SUPPLIED RECORDS
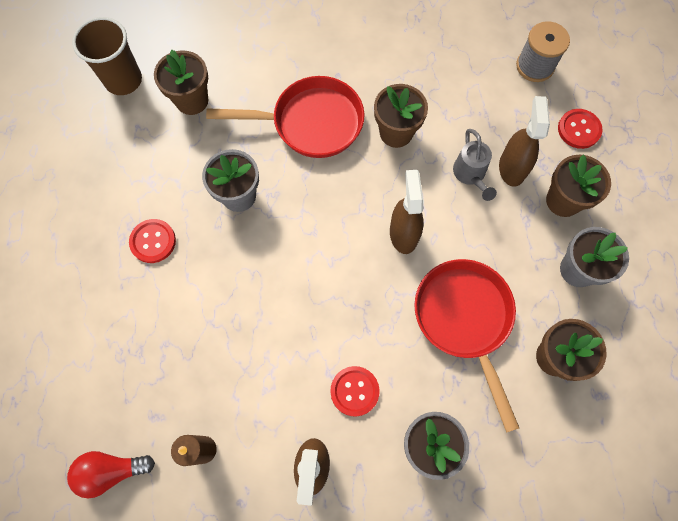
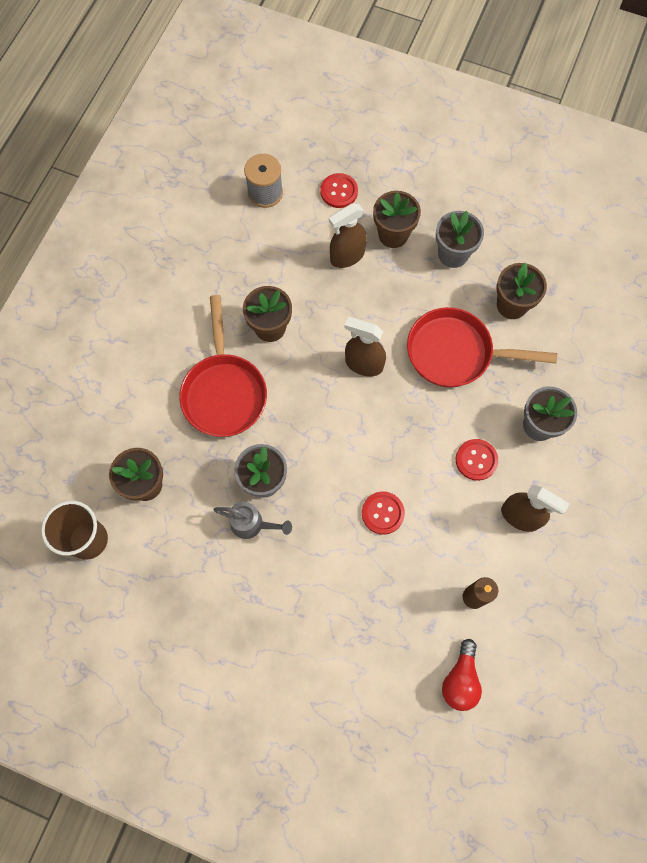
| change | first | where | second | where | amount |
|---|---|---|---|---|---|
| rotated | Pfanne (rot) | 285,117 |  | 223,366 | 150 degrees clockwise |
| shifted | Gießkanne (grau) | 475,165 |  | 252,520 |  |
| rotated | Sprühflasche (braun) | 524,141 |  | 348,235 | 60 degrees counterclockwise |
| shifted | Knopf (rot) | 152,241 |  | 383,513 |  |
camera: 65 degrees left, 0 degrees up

THE PROBLEM
Track down all lines above with the string "rotated" and copy them.

FINISHED EXERCISE
| rotated | Pfanne (rot) | 285,117 |  | 223,366 | 150 degrees clockwise |
| rotated | Sprühflasche (braun) | 524,141 |  | 348,235 | 60 degrees counterclockwise |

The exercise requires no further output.